[Assignment] Needed from the data below: every line from the one with "ENC3: KY-040 -> EC11" up to and including the one with "HALL pin OUT: D4 -> D6", repeated exactly and with nothing else.

[Records drawn from a dataset]
--------------------

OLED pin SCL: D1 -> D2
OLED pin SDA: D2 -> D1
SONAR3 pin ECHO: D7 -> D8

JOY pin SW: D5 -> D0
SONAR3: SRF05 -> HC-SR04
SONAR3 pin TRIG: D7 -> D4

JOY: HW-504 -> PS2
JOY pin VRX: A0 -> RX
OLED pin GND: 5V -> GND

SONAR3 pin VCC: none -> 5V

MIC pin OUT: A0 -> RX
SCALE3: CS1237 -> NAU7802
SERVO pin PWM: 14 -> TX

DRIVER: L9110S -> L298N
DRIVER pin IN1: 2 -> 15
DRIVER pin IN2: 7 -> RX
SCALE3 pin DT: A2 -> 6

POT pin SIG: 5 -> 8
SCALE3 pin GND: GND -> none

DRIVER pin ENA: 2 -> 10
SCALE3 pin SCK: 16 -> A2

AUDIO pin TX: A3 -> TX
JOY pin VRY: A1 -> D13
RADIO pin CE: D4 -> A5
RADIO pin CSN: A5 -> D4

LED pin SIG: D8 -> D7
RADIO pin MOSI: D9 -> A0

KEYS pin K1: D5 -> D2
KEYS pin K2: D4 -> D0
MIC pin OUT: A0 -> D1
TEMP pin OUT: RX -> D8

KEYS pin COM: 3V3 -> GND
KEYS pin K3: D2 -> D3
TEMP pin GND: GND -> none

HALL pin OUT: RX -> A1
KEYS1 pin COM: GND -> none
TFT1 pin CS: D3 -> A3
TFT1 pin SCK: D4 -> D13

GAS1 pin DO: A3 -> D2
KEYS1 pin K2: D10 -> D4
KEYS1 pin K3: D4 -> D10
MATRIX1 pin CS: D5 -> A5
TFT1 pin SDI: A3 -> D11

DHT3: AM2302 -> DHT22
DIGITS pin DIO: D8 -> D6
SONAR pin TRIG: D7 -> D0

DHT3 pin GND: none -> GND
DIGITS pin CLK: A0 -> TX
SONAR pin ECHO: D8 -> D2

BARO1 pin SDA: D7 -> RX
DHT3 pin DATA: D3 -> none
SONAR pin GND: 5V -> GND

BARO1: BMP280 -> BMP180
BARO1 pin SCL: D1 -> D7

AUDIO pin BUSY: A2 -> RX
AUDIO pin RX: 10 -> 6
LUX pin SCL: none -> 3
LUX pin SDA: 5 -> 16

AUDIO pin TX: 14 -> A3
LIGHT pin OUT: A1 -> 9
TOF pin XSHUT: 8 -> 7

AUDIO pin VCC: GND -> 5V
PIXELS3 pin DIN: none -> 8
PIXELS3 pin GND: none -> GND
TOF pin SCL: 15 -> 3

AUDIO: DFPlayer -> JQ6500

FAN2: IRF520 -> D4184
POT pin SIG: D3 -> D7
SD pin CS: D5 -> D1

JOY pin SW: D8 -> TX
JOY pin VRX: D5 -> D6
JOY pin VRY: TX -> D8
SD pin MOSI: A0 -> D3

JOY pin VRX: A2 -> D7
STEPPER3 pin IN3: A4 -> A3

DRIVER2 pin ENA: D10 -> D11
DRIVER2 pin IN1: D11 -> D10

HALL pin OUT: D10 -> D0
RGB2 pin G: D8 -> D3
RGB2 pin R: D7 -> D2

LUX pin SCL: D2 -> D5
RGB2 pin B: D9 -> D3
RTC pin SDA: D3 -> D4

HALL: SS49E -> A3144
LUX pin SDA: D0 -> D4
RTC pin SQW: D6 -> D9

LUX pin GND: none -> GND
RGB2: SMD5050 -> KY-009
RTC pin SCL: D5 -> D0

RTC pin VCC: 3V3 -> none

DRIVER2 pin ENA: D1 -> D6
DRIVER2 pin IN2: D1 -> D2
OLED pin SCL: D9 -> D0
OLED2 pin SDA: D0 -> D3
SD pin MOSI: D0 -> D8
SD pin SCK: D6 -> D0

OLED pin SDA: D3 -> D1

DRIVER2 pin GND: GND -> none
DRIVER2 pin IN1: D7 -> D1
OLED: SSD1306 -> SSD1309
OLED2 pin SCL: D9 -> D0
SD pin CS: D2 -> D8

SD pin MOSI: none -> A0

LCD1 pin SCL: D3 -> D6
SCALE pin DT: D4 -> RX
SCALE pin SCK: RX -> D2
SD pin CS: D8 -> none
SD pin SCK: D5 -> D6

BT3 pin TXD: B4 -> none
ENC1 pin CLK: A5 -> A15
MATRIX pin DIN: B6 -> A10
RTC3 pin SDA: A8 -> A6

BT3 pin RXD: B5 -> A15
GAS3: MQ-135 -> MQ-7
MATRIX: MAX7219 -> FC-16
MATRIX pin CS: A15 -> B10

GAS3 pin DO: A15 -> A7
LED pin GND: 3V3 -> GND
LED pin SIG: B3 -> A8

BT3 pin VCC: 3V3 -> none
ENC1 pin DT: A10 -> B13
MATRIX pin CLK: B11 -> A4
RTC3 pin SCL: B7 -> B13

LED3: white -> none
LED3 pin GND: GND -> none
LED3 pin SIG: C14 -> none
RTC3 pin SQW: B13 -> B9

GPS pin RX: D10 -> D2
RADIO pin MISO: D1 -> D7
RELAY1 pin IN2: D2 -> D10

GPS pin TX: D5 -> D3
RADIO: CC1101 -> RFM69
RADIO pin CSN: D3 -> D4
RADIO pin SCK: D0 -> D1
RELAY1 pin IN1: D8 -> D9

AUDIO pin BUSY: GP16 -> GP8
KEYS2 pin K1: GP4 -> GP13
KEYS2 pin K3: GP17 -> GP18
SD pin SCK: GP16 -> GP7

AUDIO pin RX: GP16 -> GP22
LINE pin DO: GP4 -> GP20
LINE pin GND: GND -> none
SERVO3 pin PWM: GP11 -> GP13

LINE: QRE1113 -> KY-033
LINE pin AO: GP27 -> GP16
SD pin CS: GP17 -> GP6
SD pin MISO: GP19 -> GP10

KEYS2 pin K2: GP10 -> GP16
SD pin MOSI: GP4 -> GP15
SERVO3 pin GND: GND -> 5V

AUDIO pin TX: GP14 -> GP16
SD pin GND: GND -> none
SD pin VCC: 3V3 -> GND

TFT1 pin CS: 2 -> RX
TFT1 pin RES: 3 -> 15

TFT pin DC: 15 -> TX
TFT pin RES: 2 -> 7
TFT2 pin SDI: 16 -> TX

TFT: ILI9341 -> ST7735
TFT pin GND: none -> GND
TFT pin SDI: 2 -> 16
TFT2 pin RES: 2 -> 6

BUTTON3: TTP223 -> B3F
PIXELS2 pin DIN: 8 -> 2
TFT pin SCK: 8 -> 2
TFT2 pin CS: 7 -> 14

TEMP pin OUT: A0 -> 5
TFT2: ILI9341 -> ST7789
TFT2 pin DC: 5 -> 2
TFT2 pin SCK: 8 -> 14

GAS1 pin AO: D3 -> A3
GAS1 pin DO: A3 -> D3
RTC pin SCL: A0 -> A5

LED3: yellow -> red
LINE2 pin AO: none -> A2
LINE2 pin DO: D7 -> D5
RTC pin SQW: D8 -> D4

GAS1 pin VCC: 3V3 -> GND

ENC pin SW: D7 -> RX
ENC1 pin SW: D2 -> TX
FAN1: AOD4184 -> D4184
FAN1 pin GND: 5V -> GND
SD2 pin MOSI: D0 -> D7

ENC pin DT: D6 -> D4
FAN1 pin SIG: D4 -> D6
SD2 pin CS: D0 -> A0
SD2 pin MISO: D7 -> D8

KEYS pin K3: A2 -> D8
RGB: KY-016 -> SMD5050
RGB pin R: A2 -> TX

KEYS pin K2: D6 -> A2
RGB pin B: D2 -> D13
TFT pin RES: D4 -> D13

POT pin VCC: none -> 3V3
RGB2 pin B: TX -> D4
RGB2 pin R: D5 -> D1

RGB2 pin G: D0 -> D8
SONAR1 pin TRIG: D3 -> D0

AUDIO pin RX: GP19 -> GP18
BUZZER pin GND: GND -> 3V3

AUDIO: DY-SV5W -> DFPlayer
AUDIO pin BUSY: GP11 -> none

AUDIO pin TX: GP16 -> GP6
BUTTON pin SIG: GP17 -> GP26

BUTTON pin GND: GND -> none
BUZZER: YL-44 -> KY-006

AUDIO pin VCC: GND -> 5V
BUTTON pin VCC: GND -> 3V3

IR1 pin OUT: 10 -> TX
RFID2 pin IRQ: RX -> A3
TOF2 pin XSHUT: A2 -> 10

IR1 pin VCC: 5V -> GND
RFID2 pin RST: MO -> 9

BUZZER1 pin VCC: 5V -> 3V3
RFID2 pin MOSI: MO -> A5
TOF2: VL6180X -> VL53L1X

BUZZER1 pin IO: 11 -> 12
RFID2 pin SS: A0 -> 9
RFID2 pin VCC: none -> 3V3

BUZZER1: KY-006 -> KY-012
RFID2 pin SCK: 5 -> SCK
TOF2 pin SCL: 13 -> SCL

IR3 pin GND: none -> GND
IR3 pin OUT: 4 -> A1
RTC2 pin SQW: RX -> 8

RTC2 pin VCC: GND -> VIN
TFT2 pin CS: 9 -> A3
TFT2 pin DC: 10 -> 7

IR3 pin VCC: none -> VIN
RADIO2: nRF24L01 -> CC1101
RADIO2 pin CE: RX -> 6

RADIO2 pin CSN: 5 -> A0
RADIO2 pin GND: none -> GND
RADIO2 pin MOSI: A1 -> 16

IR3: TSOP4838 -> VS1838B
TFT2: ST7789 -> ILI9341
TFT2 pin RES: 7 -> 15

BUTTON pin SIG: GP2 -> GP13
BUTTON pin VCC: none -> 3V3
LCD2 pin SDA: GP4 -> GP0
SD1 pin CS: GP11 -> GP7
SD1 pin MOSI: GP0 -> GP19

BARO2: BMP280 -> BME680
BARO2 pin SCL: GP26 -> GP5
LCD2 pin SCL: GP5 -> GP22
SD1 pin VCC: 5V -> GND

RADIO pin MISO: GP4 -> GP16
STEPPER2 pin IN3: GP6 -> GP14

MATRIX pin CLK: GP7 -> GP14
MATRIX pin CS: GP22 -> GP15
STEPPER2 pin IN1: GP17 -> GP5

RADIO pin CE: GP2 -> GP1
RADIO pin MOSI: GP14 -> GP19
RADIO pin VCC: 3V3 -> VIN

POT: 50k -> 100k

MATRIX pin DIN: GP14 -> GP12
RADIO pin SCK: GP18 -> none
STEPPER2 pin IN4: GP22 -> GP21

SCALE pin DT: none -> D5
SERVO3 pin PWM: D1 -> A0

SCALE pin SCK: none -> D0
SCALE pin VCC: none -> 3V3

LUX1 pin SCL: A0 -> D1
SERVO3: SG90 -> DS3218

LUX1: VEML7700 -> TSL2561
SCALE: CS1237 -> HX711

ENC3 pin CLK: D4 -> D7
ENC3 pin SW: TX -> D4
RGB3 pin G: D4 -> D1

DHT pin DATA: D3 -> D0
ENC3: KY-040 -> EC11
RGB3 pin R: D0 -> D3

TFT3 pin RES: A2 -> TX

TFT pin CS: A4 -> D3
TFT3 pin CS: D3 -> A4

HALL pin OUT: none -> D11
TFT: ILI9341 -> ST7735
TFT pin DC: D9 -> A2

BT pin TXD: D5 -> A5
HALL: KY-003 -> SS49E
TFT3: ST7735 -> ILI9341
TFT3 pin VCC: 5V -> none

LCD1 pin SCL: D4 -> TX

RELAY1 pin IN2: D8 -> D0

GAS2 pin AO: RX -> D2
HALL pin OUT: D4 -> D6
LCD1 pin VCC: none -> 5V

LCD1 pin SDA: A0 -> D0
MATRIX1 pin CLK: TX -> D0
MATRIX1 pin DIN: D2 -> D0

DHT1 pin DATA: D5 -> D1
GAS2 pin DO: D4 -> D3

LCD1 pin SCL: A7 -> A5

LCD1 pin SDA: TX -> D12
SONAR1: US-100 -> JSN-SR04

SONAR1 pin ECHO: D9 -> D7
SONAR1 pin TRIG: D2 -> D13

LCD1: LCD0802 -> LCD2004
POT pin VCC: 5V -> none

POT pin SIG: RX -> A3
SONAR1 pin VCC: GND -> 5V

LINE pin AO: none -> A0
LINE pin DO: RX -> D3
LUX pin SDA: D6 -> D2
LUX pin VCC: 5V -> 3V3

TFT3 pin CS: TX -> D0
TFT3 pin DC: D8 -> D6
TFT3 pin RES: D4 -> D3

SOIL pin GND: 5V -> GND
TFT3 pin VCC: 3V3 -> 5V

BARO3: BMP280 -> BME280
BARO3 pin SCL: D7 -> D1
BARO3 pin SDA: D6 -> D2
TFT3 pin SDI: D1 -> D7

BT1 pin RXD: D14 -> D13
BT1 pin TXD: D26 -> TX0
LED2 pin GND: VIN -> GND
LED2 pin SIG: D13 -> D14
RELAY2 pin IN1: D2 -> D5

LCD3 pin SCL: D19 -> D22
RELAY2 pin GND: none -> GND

--------------------

[Solution to this problem]
ENC3: KY-040 -> EC11
RGB3 pin R: D0 -> D3

TFT3 pin RES: A2 -> TX

TFT pin CS: A4 -> D3
TFT3 pin CS: D3 -> A4

HALL pin OUT: none -> D11
TFT: ILI9341 -> ST7735
TFT pin DC: D9 -> A2

BT pin TXD: D5 -> A5
HALL: KY-003 -> SS49E
TFT3: ST7735 -> ILI9341
TFT3 pin VCC: 5V -> none

LCD1 pin SCL: D4 -> TX

RELAY1 pin IN2: D8 -> D0

GAS2 pin AO: RX -> D2
HALL pin OUT: D4 -> D6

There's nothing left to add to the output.